• _RECORDED DATA_:
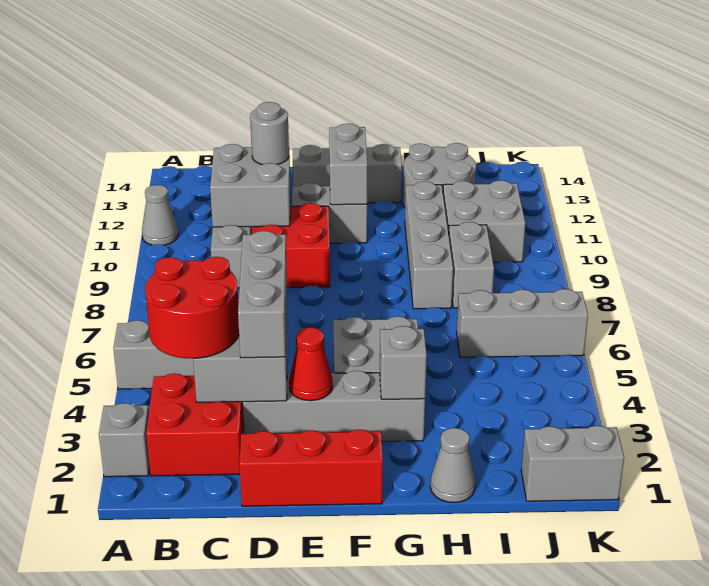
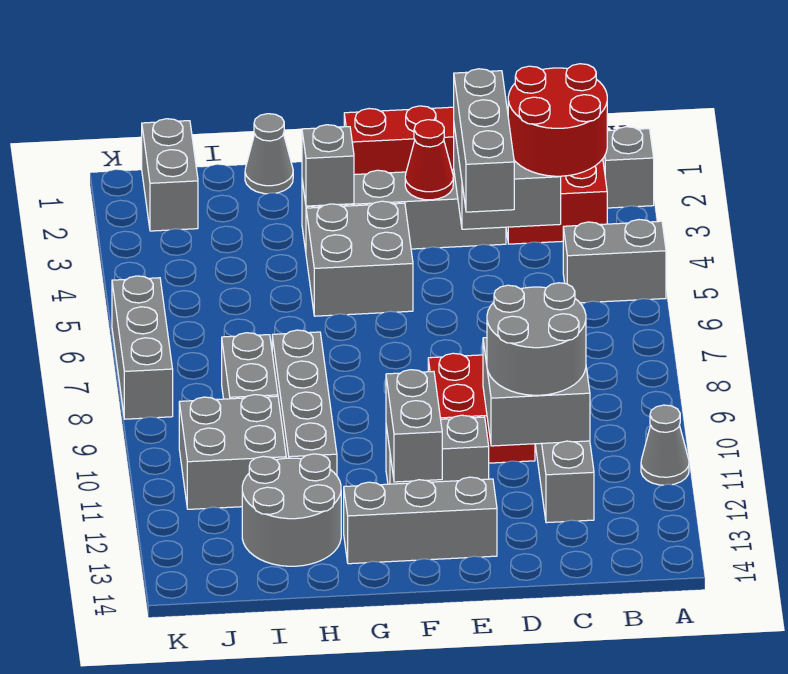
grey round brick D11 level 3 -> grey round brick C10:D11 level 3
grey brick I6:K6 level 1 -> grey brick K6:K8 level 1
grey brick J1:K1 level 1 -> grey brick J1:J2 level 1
...
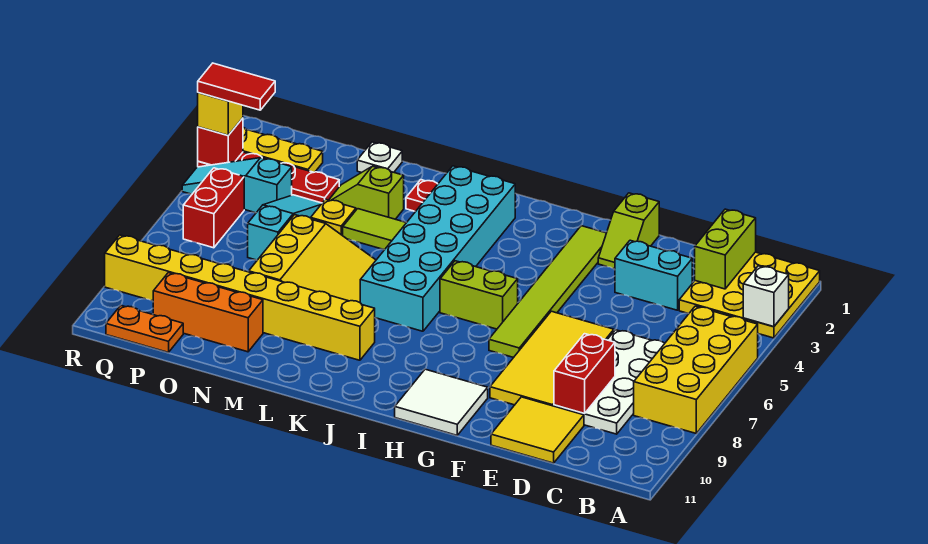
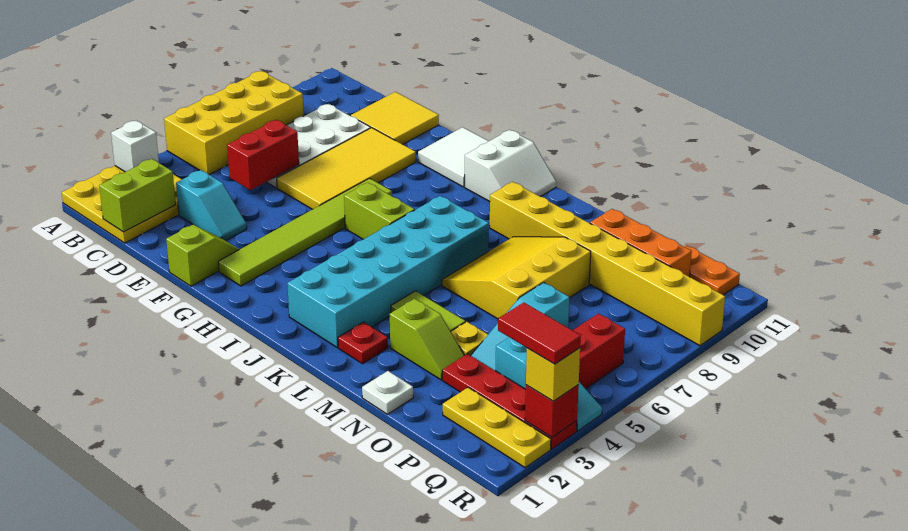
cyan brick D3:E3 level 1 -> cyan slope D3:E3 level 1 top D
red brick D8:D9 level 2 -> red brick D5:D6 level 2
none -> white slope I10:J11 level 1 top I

• _YOUR GOAL_: Using the records above, copy word for word the line with "red brick D8:D9", the line with "none -> white slope I10:J11 level 1 top I", and every line between them.

• _TASK RESULT_:
red brick D8:D9 level 2 -> red brick D5:D6 level 2
none -> white slope I10:J11 level 1 top I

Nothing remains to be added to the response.